◆ **Work task**
Where a line of the entries holds the string "delete", copy that line.
==== Excerpted data ====
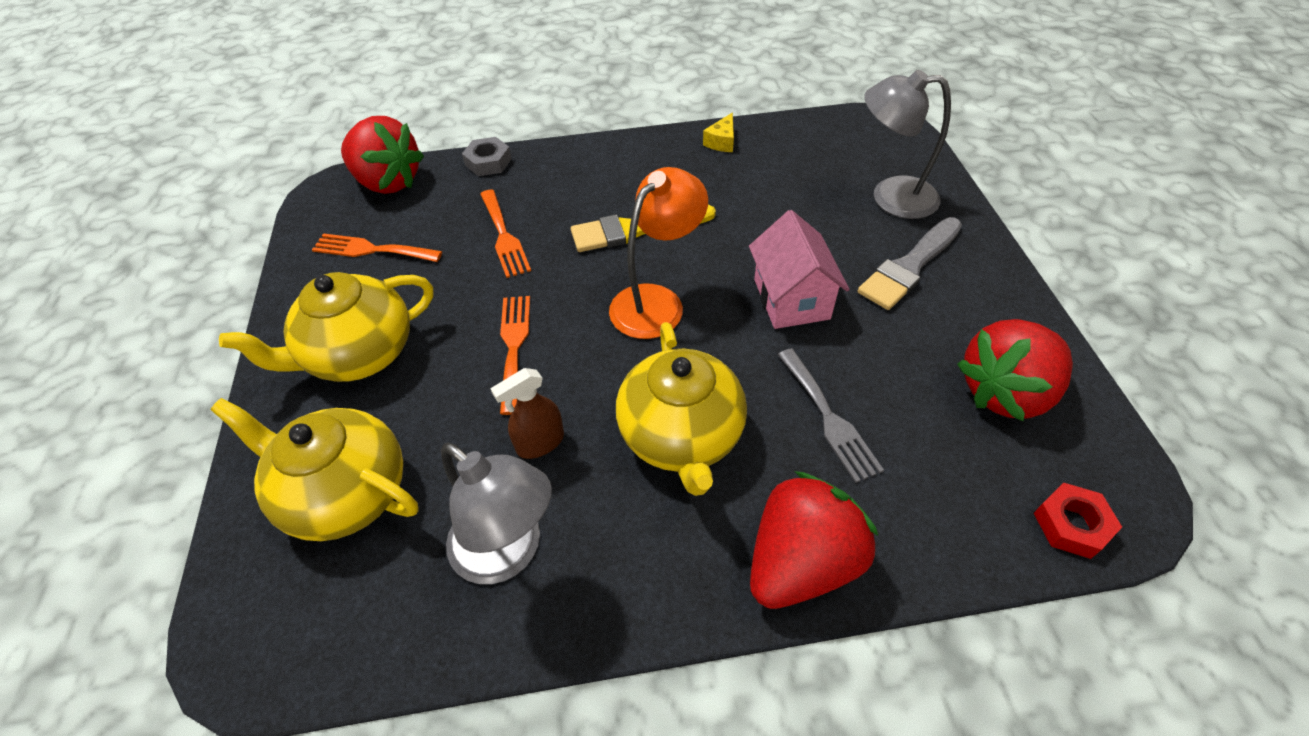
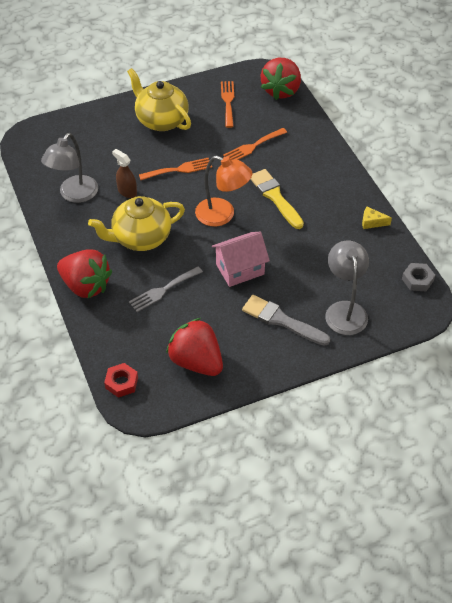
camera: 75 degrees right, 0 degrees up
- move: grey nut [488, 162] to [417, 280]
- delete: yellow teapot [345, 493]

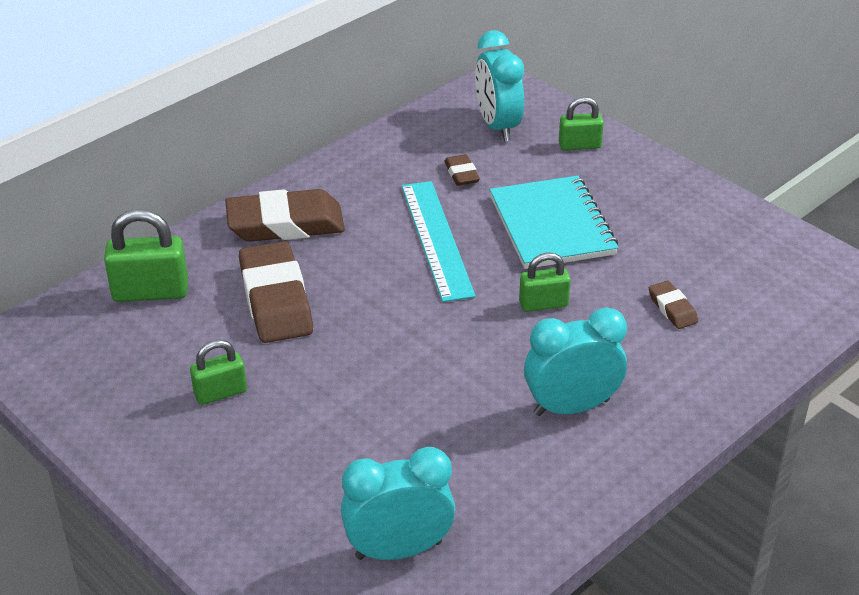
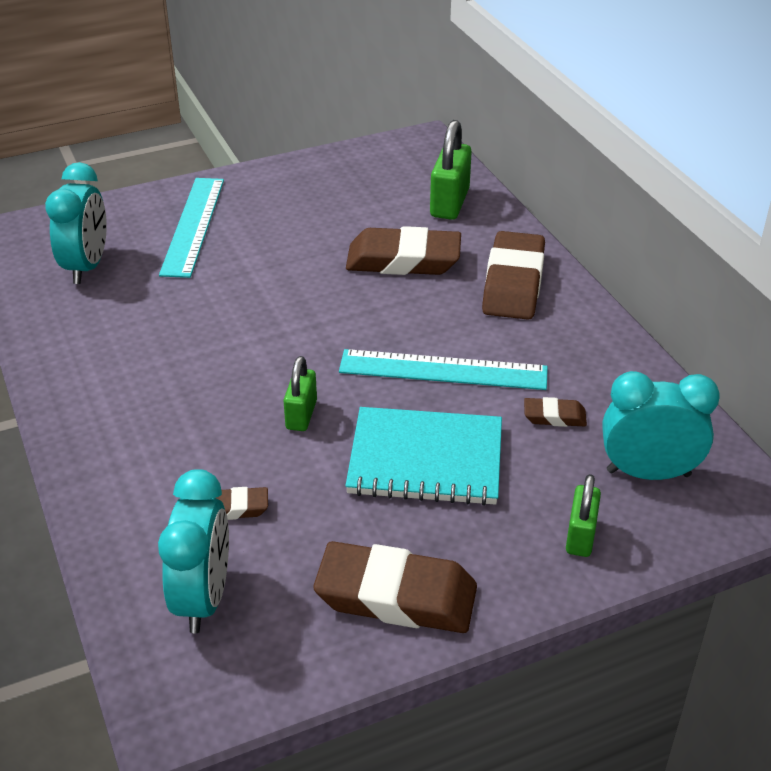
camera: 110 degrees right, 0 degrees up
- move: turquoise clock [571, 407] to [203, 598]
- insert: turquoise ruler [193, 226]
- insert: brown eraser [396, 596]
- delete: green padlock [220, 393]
====
◆ **The answer**
- delete: yellow teapot [345, 493]
- delete: green padlock [220, 393]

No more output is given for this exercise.